HOW TO COMPLETE THIS TASK | A word-for-word copy of the data, with no images, is the required answer.

━━━━━━━━━━

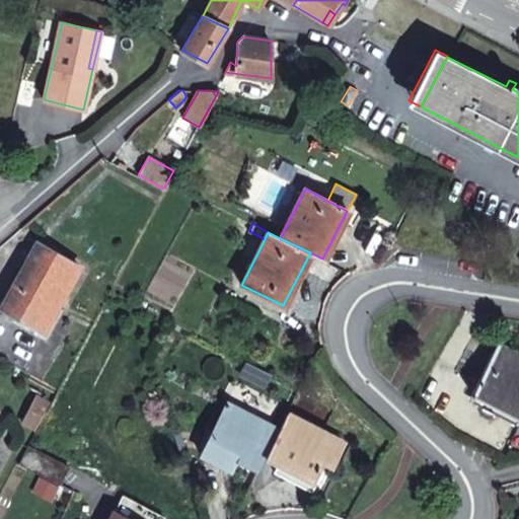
[(79,268),(36,244),(1,309),(15,316),(44,332),(79,268)]
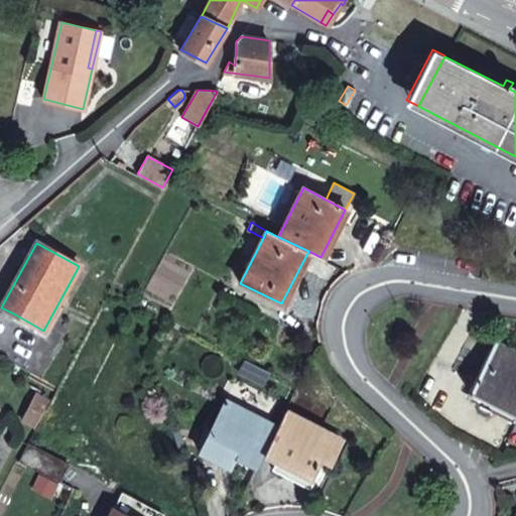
[(45,340),(70,297),(63,294),(43,331),(15,314),(12,320),(45,340)]
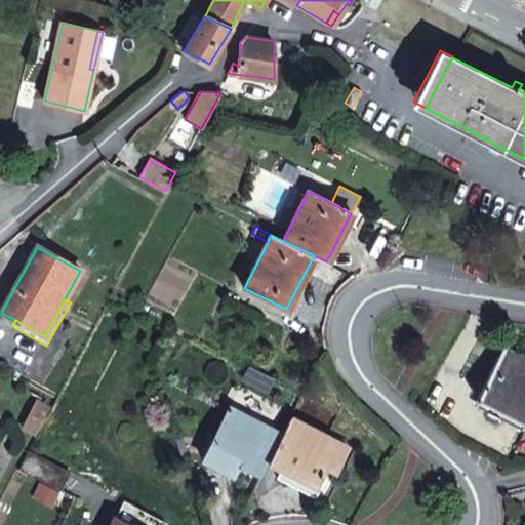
[(524,359),(503,348),(478,397),(489,402),(485,409),(524,430),(524,427),(524,359)]
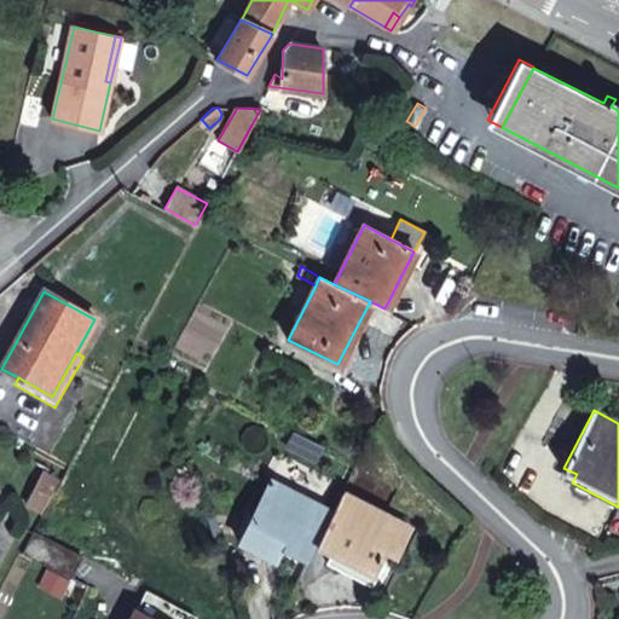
[(577,474),(563,468),(560,476),(572,482),(577,474)]
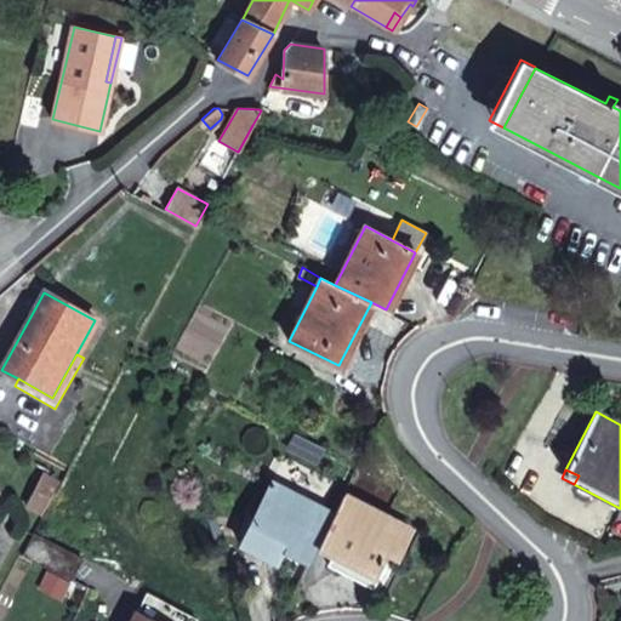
[(58,480),(45,474),(28,506),(33,508),(36,501),(45,506),(58,480)]
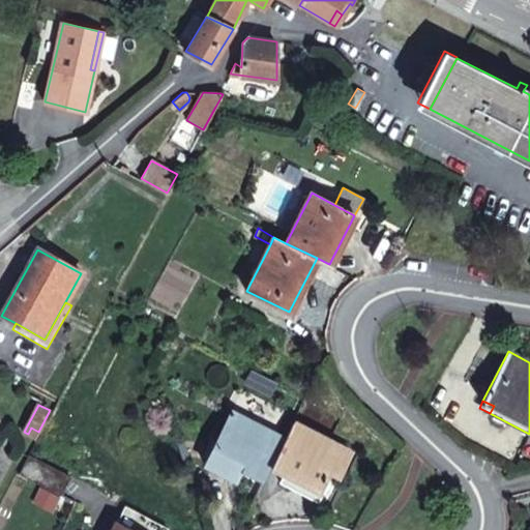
[(285,438),(231,410),(212,447),(244,464),(241,469),(264,480),(271,466),(282,444),(285,438)]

━━━━━━━━━━

EXPECTED OUTPUT |
[(79,268),(36,244),(1,309),(15,316),(44,332),(79,268)]
[(45,340),(70,297),(63,294),(43,331),(15,314),(12,320),(45,340)]
[(524,359),(503,348),(478,397),(489,402),(485,409),(524,430),(524,427),(524,359)]
[(577,474),(563,468),(560,476),(572,482),(577,474)]
[(58,480),(45,474),(28,506),(33,508),(36,501),(45,506),(58,480)]
[(285,438),(231,410),(212,447),(244,464),(241,469),(264,480),(271,466),(282,444),(285,438)]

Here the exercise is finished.